### SOURCE MATERIAL
*** Begin section ***

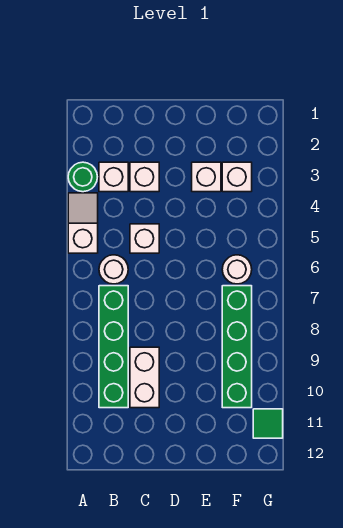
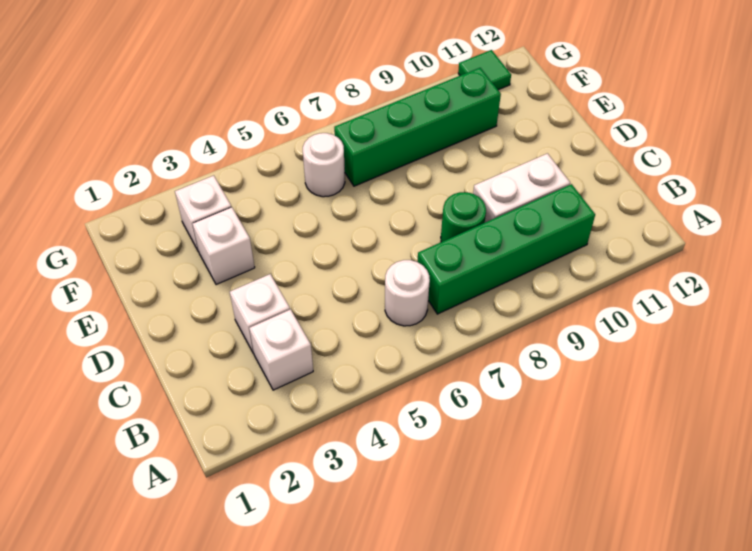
green round brick A3 level 1 -> green round brick C8 level 1
white slope A4:A5 level 1 top 5 -> none
white brick C5 level 1 -> none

*** End section ***

### TASK TO CARRY OUT
Output the data exactly. Pictures don't belong in the result.

### WRITTEN RESPONSE
green round brick A3 level 1 -> green round brick C8 level 1
white slope A4:A5 level 1 top 5 -> none
white brick C5 level 1 -> none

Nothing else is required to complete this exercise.